▶ _About this task_: In the entries that follow, find the line containing "brown box: 1 -> 0"; from there, copy every line exactly through the line containing "yellow stacking toy: 1 -> 3".

▶ _Listed entries_:

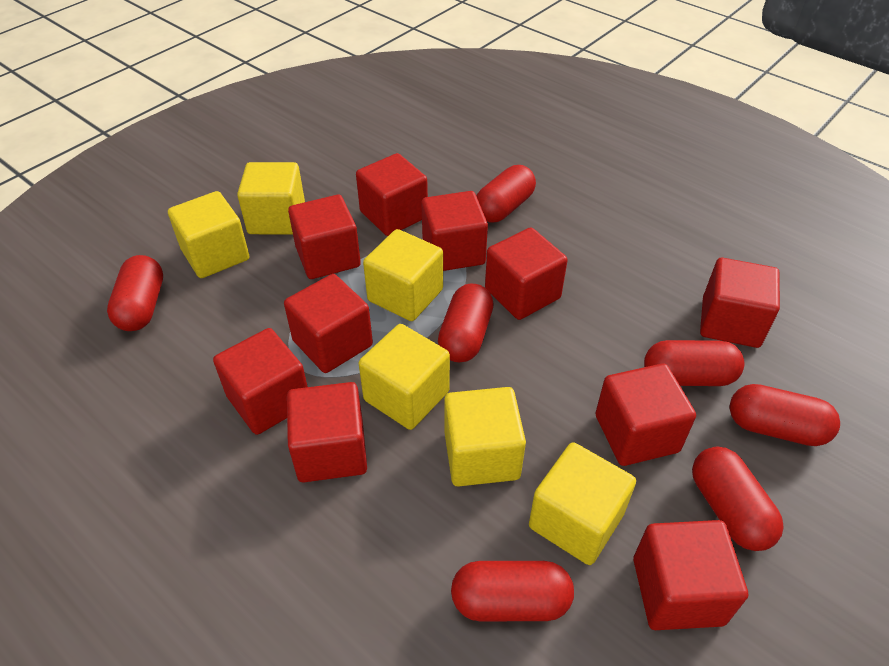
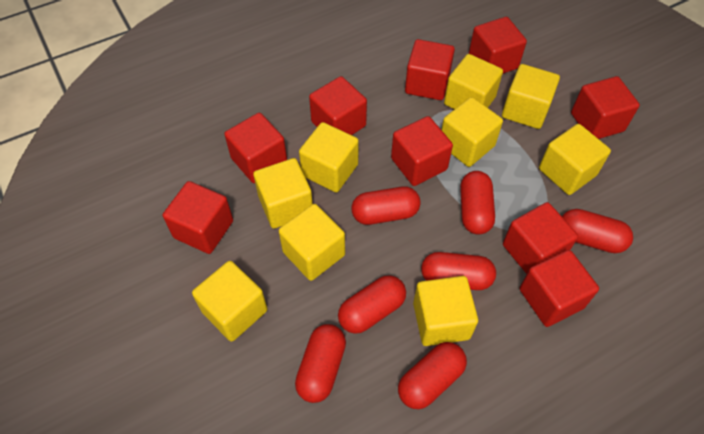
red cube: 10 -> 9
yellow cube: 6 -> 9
--
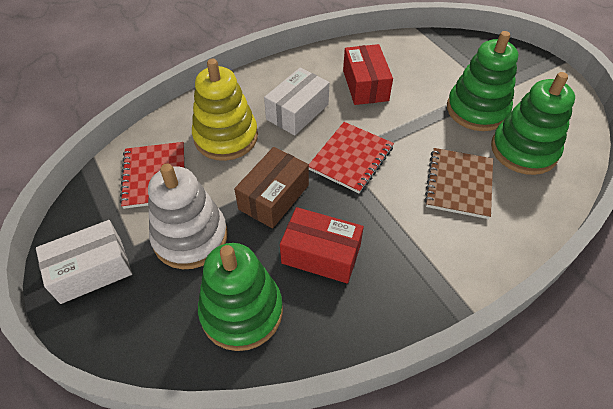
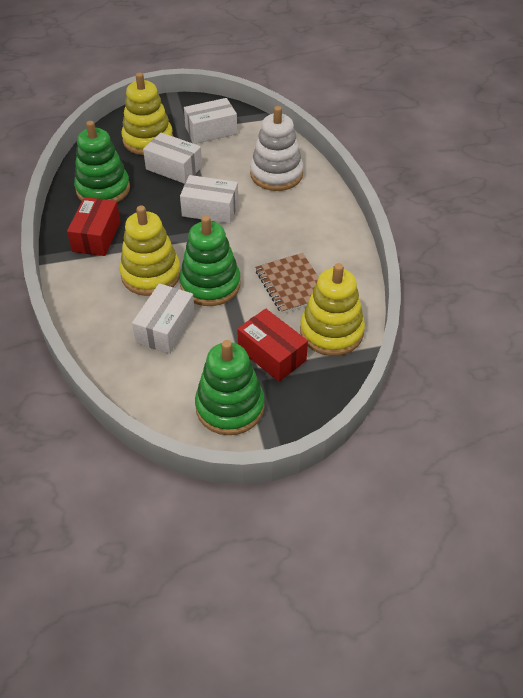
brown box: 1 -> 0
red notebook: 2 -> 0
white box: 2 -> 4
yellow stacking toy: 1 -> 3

▶ _Exercise output_:
brown box: 1 -> 0
red notebook: 2 -> 0
white box: 2 -> 4
yellow stacking toy: 1 -> 3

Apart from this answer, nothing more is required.